■ Task objective
Return all of the entries word for word, but omit the pictures they contain.

■ Before-and-after change data
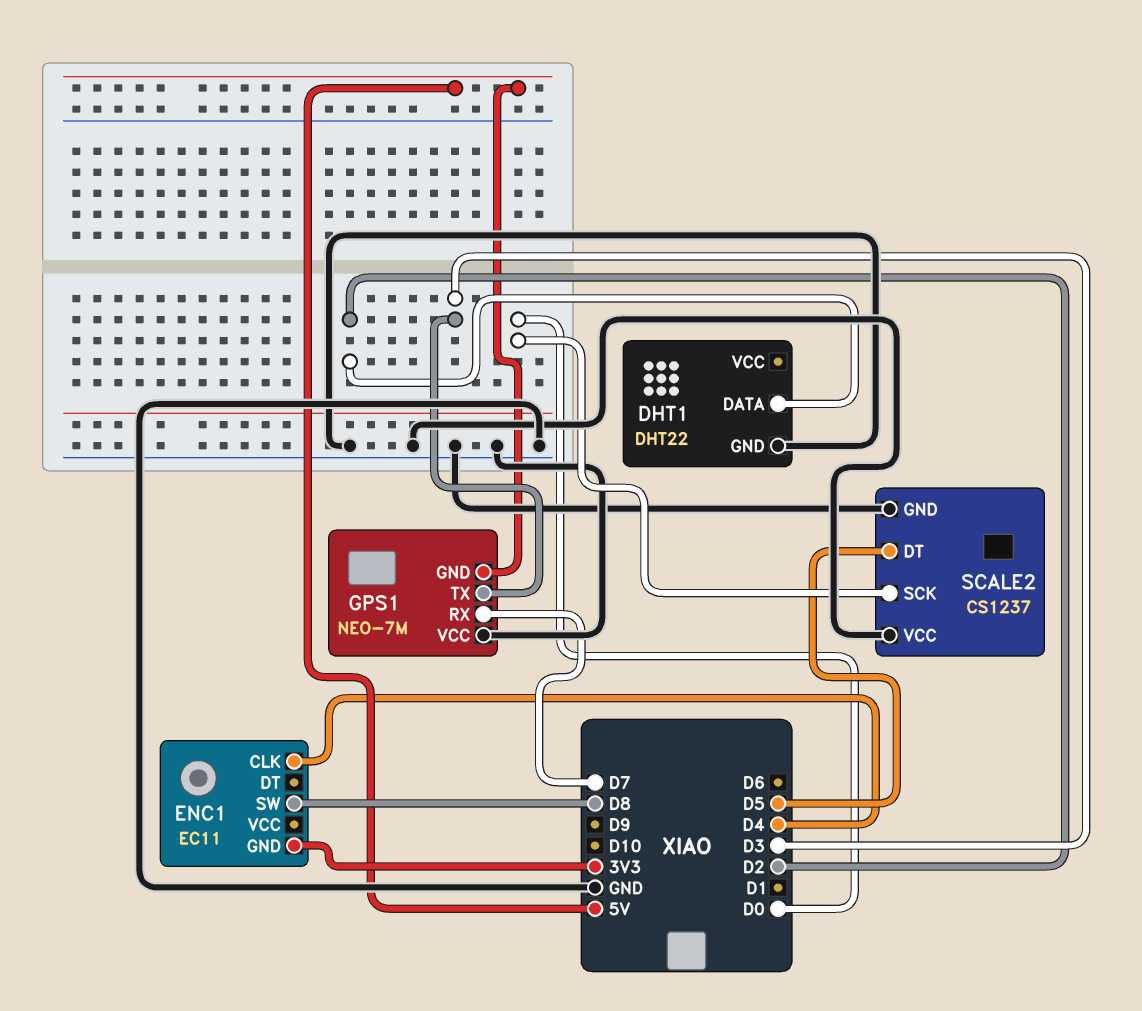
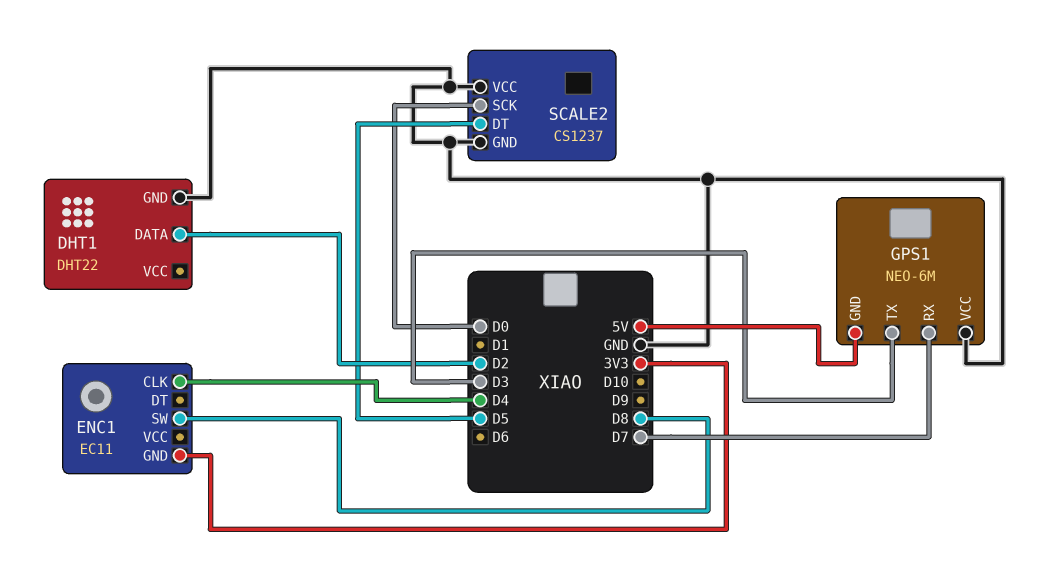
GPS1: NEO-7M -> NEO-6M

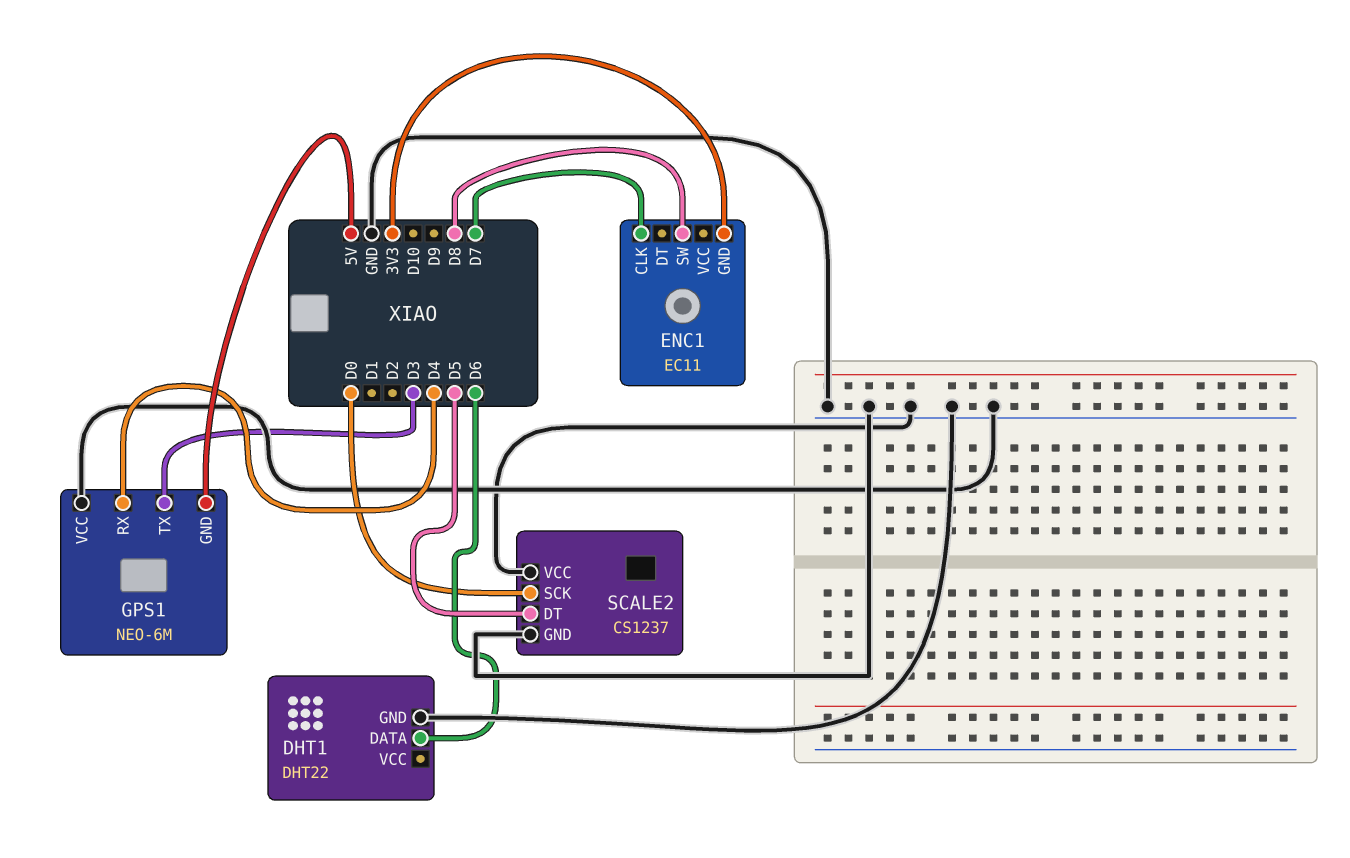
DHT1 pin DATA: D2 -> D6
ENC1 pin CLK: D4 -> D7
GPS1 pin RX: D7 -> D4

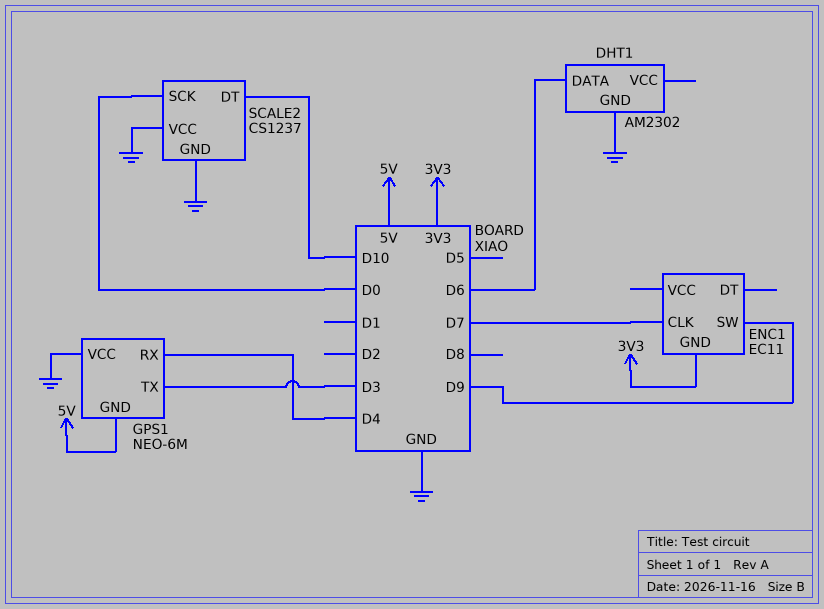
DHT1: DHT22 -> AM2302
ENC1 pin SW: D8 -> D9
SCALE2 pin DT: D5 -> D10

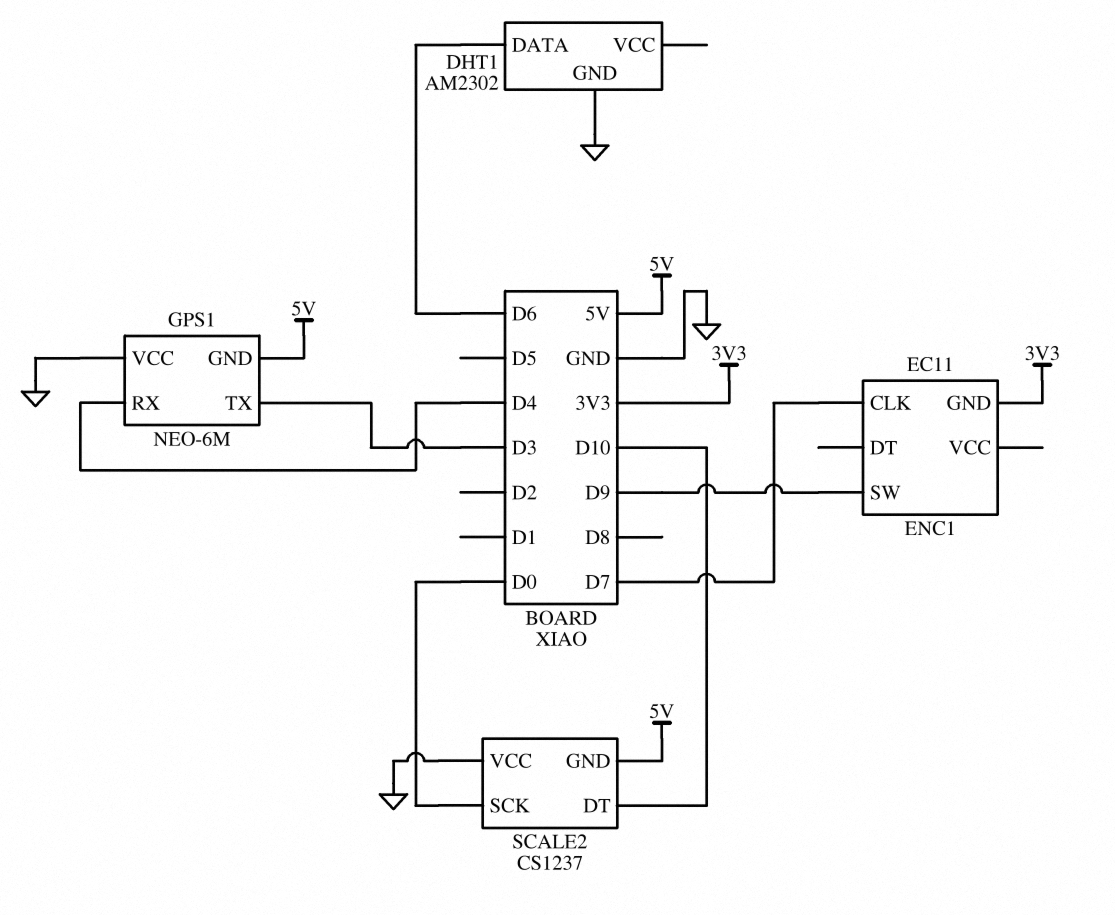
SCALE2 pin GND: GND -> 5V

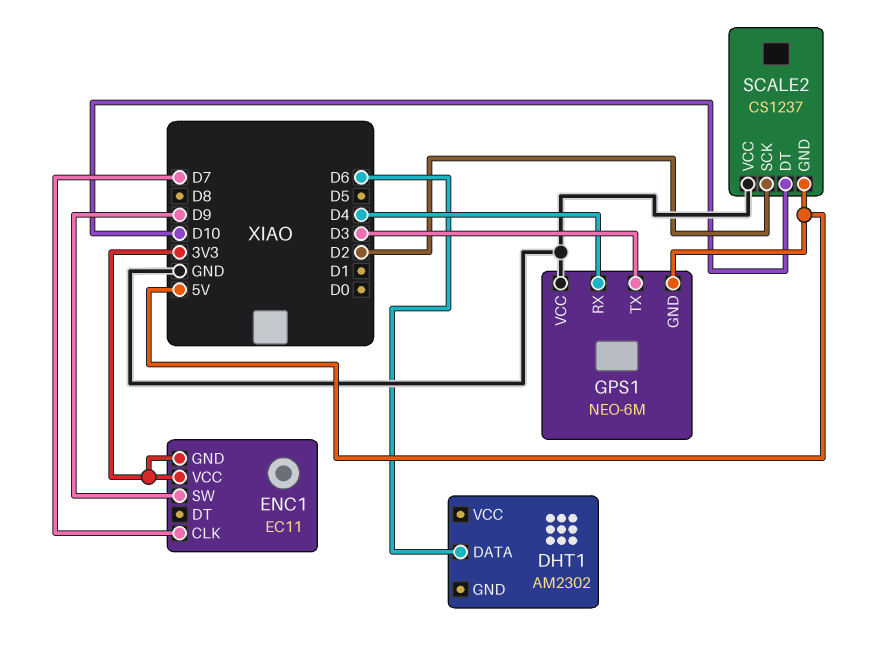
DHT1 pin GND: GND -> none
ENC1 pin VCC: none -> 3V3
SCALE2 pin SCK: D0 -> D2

■ Result
GPS1: NEO-7M -> NEO-6M

DHT1 pin DATA: D2 -> D6
ENC1 pin CLK: D4 -> D7
GPS1 pin RX: D7 -> D4

DHT1: DHT22 -> AM2302
ENC1 pin SW: D8 -> D9
SCALE2 pin DT: D5 -> D10

SCALE2 pin GND: GND -> 5V

DHT1 pin GND: GND -> none
ENC1 pin VCC: none -> 3V3
SCALE2 pin SCK: D0 -> D2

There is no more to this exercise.